• _Records shown_:
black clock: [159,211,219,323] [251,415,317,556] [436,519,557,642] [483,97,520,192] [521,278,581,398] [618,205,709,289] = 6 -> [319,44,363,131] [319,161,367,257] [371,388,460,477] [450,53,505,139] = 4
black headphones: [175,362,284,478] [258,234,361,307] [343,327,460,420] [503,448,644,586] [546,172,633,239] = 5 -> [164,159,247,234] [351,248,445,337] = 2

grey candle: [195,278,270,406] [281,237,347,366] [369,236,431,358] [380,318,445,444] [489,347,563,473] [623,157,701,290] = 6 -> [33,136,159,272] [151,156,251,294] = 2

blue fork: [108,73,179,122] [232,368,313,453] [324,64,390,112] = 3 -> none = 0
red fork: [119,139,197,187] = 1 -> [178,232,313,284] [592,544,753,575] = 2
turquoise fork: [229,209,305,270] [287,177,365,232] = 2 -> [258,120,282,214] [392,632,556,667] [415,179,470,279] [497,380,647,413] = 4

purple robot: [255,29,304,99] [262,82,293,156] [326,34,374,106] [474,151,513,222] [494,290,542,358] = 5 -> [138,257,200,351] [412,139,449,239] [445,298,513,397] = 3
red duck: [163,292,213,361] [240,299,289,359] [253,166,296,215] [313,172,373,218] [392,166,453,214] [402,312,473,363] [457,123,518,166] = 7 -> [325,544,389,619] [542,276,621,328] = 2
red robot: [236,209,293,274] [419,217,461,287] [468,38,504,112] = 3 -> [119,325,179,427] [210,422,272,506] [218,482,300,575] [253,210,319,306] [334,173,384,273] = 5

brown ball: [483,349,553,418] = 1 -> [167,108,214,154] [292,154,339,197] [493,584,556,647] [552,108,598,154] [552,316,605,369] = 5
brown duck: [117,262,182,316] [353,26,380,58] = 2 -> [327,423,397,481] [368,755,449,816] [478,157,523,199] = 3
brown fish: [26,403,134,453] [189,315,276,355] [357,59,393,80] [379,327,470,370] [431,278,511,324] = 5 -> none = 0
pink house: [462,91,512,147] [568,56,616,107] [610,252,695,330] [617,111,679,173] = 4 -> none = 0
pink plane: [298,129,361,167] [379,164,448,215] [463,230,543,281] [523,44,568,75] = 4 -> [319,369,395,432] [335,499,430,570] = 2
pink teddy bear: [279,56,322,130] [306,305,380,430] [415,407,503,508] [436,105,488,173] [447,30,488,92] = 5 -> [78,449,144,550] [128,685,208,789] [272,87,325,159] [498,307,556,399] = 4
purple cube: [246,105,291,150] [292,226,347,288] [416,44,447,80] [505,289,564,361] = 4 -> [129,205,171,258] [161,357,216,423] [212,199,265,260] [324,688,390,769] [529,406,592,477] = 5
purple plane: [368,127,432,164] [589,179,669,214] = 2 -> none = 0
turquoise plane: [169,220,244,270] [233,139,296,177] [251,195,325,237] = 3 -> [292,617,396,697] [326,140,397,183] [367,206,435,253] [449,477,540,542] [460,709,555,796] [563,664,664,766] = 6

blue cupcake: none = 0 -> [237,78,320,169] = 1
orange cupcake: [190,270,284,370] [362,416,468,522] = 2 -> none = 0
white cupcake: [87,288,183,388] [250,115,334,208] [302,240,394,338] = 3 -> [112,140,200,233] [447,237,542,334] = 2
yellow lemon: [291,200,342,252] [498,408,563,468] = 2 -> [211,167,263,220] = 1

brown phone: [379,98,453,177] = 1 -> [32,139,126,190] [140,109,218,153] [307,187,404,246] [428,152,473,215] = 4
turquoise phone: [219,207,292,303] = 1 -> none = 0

• _What to work on_: Would you output every record above exactly as it stands?

• _Task solution_:
black clock: [159,211,219,323] [251,415,317,556] [436,519,557,642] [483,97,520,192] [521,278,581,398] [618,205,709,289] = 6 -> [319,44,363,131] [319,161,367,257] [371,388,460,477] [450,53,505,139] = 4
black headphones: [175,362,284,478] [258,234,361,307] [343,327,460,420] [503,448,644,586] [546,172,633,239] = 5 -> [164,159,247,234] [351,248,445,337] = 2

grey candle: [195,278,270,406] [281,237,347,366] [369,236,431,358] [380,318,445,444] [489,347,563,473] [623,157,701,290] = 6 -> [33,136,159,272] [151,156,251,294] = 2

blue fork: [108,73,179,122] [232,368,313,453] [324,64,390,112] = 3 -> none = 0
red fork: [119,139,197,187] = 1 -> [178,232,313,284] [592,544,753,575] = 2
turquoise fork: [229,209,305,270] [287,177,365,232] = 2 -> [258,120,282,214] [392,632,556,667] [415,179,470,279] [497,380,647,413] = 4

purple robot: [255,29,304,99] [262,82,293,156] [326,34,374,106] [474,151,513,222] [494,290,542,358] = 5 -> [138,257,200,351] [412,139,449,239] [445,298,513,397] = 3
red duck: [163,292,213,361] [240,299,289,359] [253,166,296,215] [313,172,373,218] [392,166,453,214] [402,312,473,363] [457,123,518,166] = 7 -> [325,544,389,619] [542,276,621,328] = 2
red robot: [236,209,293,274] [419,217,461,287] [468,38,504,112] = 3 -> [119,325,179,427] [210,422,272,506] [218,482,300,575] [253,210,319,306] [334,173,384,273] = 5

brown ball: [483,349,553,418] = 1 -> [167,108,214,154] [292,154,339,197] [493,584,556,647] [552,108,598,154] [552,316,605,369] = 5
brown duck: [117,262,182,316] [353,26,380,58] = 2 -> [327,423,397,481] [368,755,449,816] [478,157,523,199] = 3
brown fish: [26,403,134,453] [189,315,276,355] [357,59,393,80] [379,327,470,370] [431,278,511,324] = 5 -> none = 0
pink house: [462,91,512,147] [568,56,616,107] [610,252,695,330] [617,111,679,173] = 4 -> none = 0
pink plane: [298,129,361,167] [379,164,448,215] [463,230,543,281] [523,44,568,75] = 4 -> [319,369,395,432] [335,499,430,570] = 2
pink teddy bear: [279,56,322,130] [306,305,380,430] [415,407,503,508] [436,105,488,173] [447,30,488,92] = 5 -> [78,449,144,550] [128,685,208,789] [272,87,325,159] [498,307,556,399] = 4
purple cube: [246,105,291,150] [292,226,347,288] [416,44,447,80] [505,289,564,361] = 4 -> [129,205,171,258] [161,357,216,423] [212,199,265,260] [324,688,390,769] [529,406,592,477] = 5
purple plane: [368,127,432,164] [589,179,669,214] = 2 -> none = 0
turquoise plane: [169,220,244,270] [233,139,296,177] [251,195,325,237] = 3 -> [292,617,396,697] [326,140,397,183] [367,206,435,253] [449,477,540,542] [460,709,555,796] [563,664,664,766] = 6

blue cupcake: none = 0 -> [237,78,320,169] = 1
orange cupcake: [190,270,284,370] [362,416,468,522] = 2 -> none = 0
white cupcake: [87,288,183,388] [250,115,334,208] [302,240,394,338] = 3 -> [112,140,200,233] [447,237,542,334] = 2
yellow lemon: [291,200,342,252] [498,408,563,468] = 2 -> [211,167,263,220] = 1

brown phone: [379,98,453,177] = 1 -> [32,139,126,190] [140,109,218,153] [307,187,404,246] [428,152,473,215] = 4
turquoise phone: [219,207,292,303] = 1 -> none = 0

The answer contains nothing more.